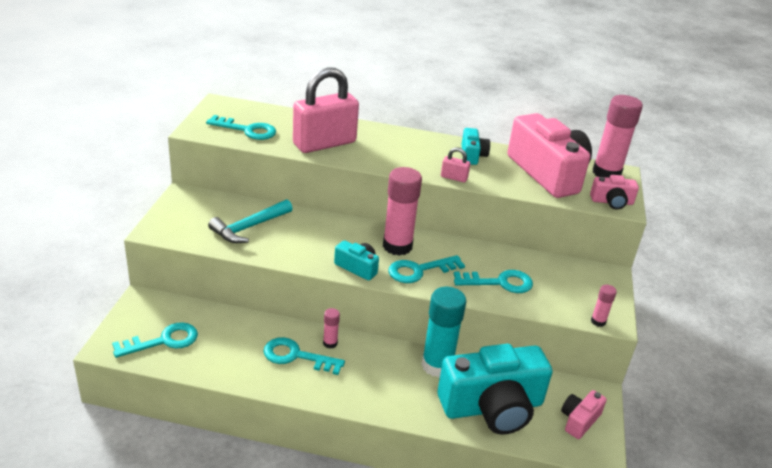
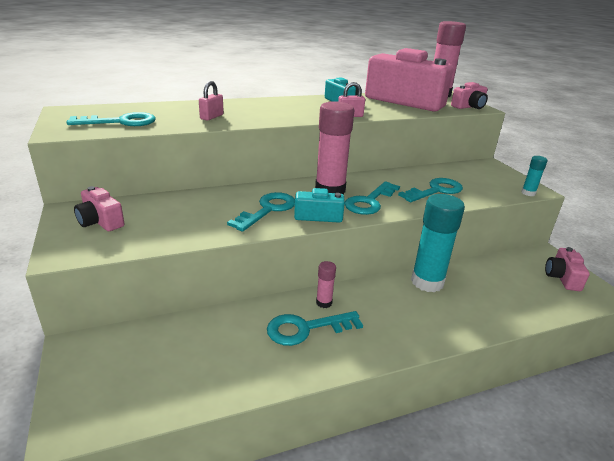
camera: 30 degrees left, 5 degrees down
(163, 341) = (143, 381): turquoise key -> turquoise key (268, 210)
(195, 212) = (100, 221): none -> pink camera
(249, 227) = (176, 217): turquoise hammer -> none
(324, 143) = (211, 117): pink padlock -> pink padlock, size x0.41
(492, 407) = (502, 295): turquoise camera -> none
(598, 321) = (528, 193): pink glue stick -> turquoise glue stick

··········

**WHAT YOU ARE ASKED TO DO:** Your answer should be the lines from the one containing "(492, 407) = (502, 295): turquoise" to the end of the entries above, restated exactly and alone.

**ANSWER SPACE:**
(492, 407) = (502, 295): turquoise camera -> none
(598, 321) = (528, 193): pink glue stick -> turquoise glue stick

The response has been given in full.